* [MATERIAL SHOWN]
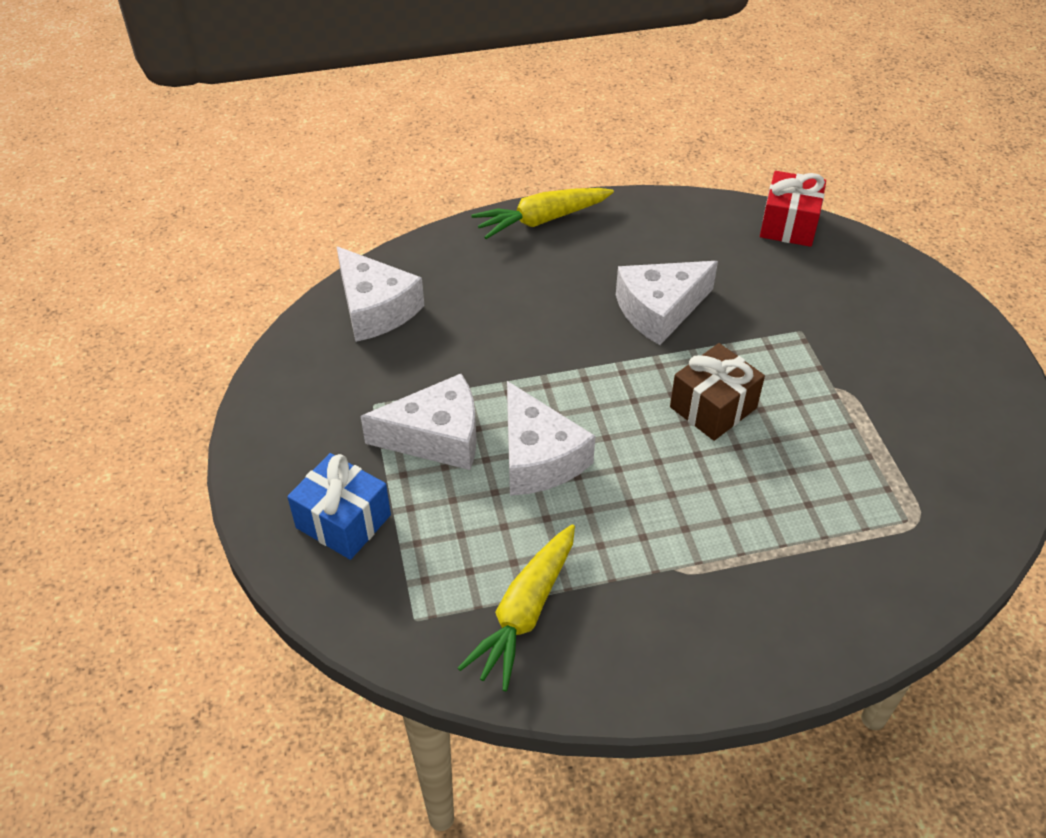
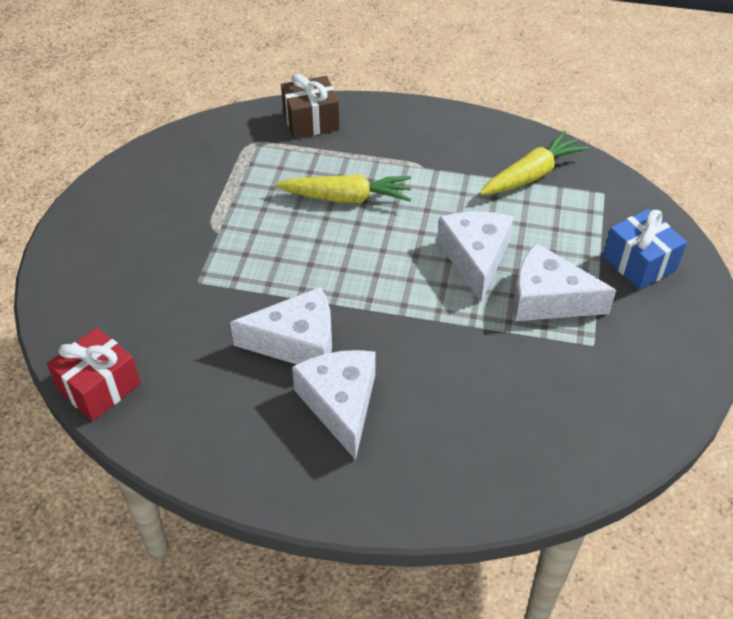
camera: 155 degrees left, 0 degrees up
(375, 308) = (564, 444): white cheese -> white cheese (340, 404)
(541, 220) = (340, 495): yellow carrot -> yellow carrot (347, 198)
(713, 407) = (320, 248): brown gift -> brown gift (311, 121)

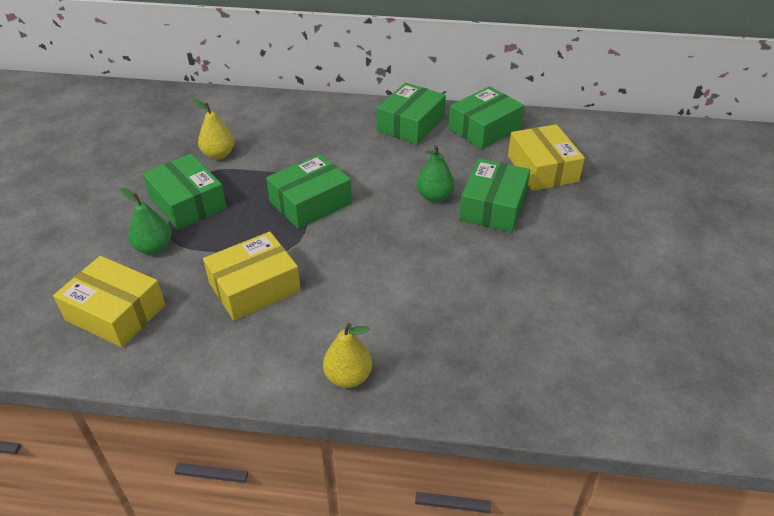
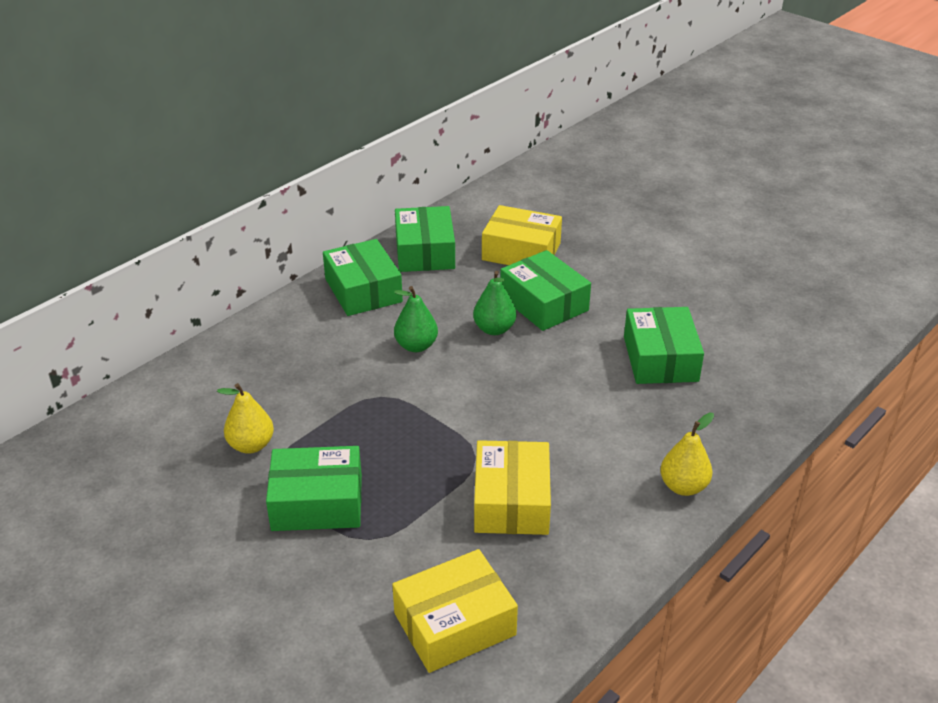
camera: 55 degrees left, 5 degrees down
(154, 248) = (372, 557): green pear -> green pear (416, 346)
(310, 202) = (417, 410): green box -> green box (660, 359)

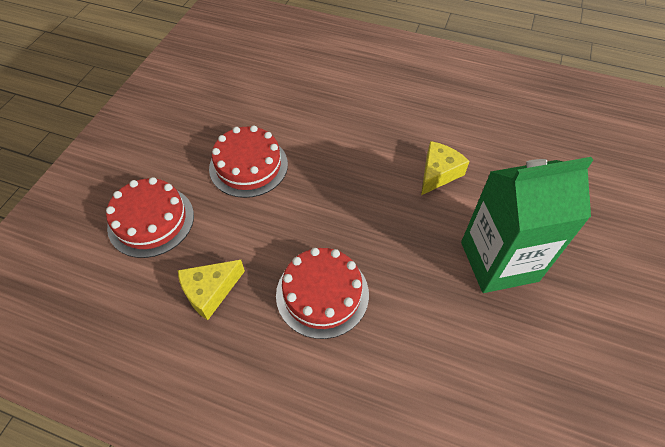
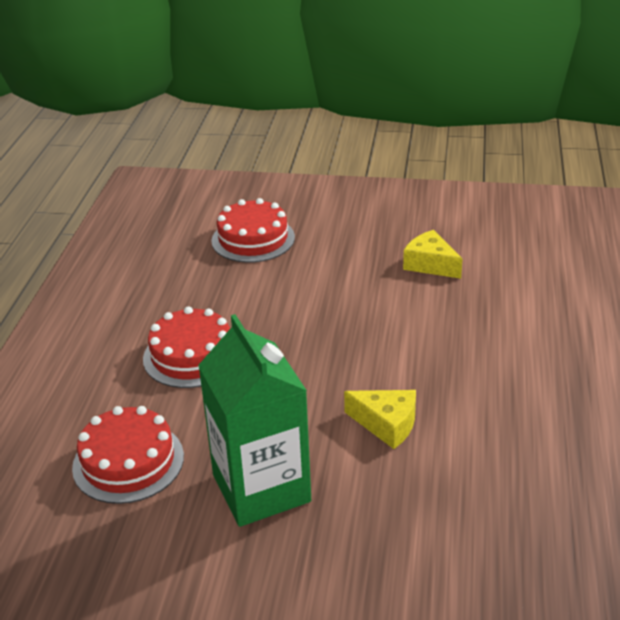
camera: 80 degrees right, 20 degrees down
(210, 291) = (183, 288): yellow cheese -> yellow cheese (430, 264)
(248, 166) = (341, 279): red cake -> red cake (128, 462)

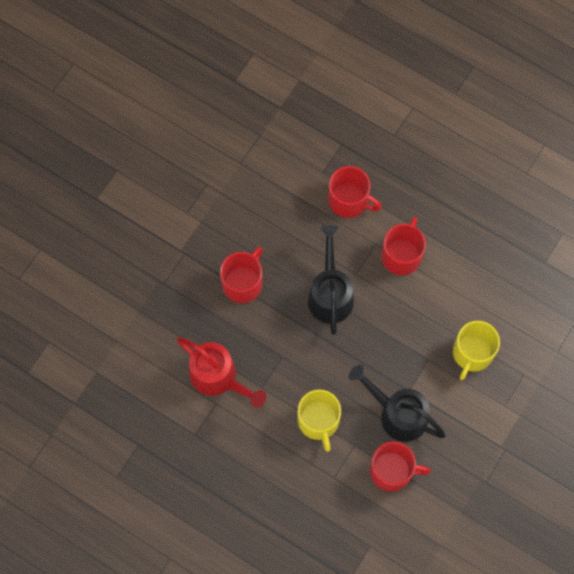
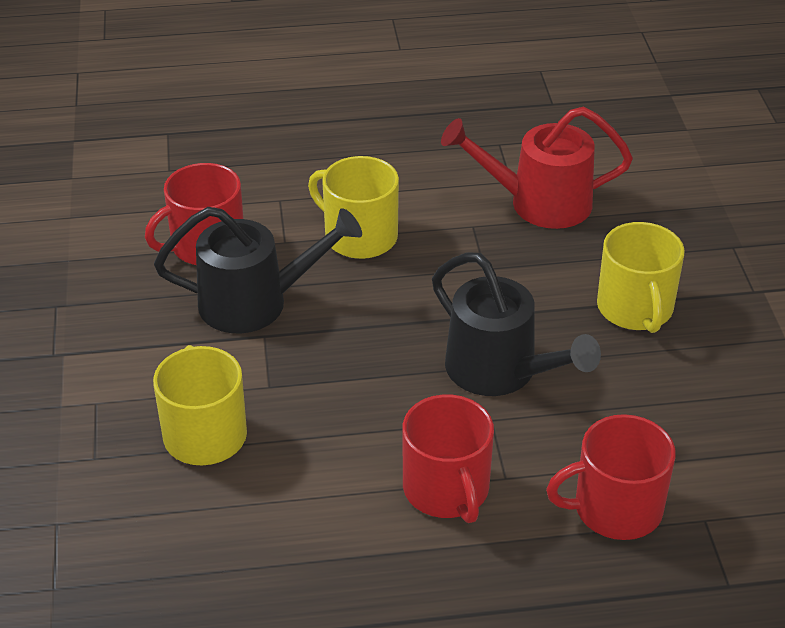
camera: 140 degrees right, 30 degrees down
(243, 282) = (635, 309): red mug -> yellow mug

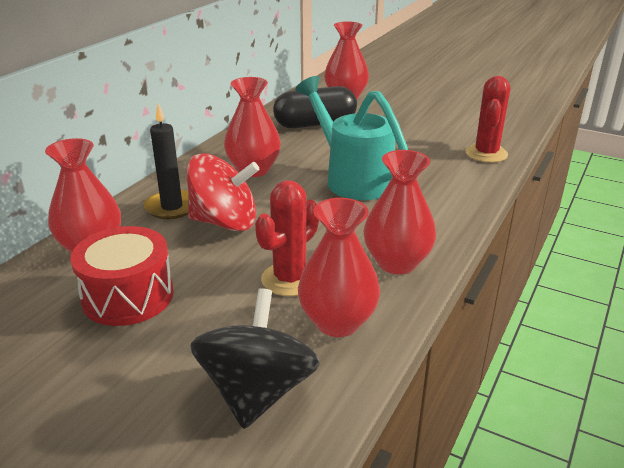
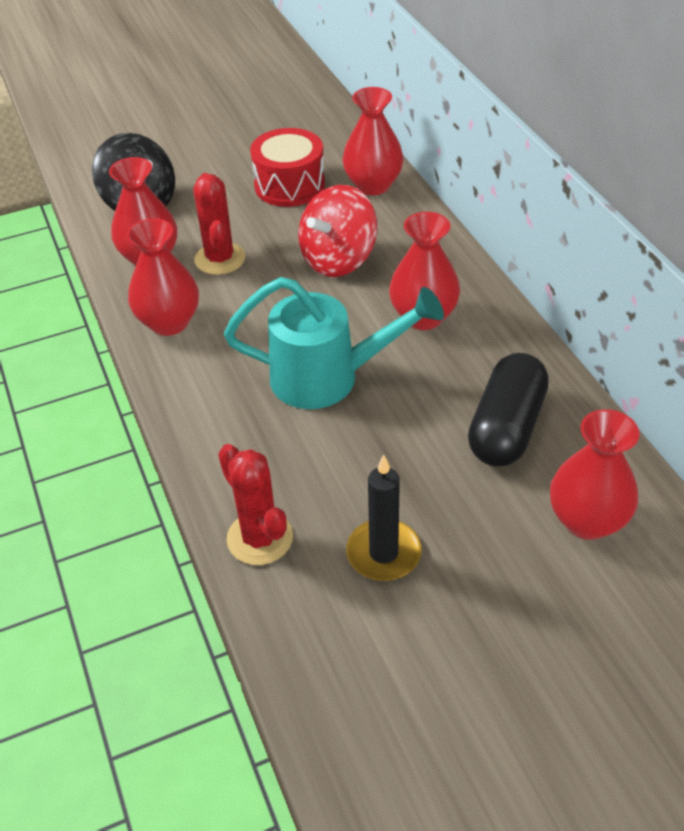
camera: 130 degrees right, 15 degrees up
(172, 207) = (397, 240): black candle -> black candle (383, 553)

* [REQUIRED WORK] Leave every picture out and retype exactly the lines of the records above from the one holding "(375, 308) = (564, 444): white" through the last, both ends included and nothing besides.

* [SOLVED PROBLEM]
(375, 308) = (564, 444): white cheese -> white cheese (340, 404)
(541, 220) = (340, 495): yellow carrot -> yellow carrot (347, 198)
(713, 407) = (320, 248): brown gift -> brown gift (311, 121)

camera: 55 degrees left, 5 degrees down
(154, 248) = (372, 557): green pear -> green pear (416, 346)
(310, 202) = (417, 410): green box -> green box (660, 359)

camera: 80 degrees right, 20 degrees down
(210, 291) = (183, 288): yellow cheese -> yellow cheese (430, 264)
(248, 166) = (341, 279): red cake -> red cake (128, 462)

camera: 140 degrees right, 30 degrees down
(243, 282) = (635, 309): red mug -> yellow mug

camera: 130 degrees right, 15 degrees up
(172, 207) = (397, 240): black candle -> black candle (383, 553)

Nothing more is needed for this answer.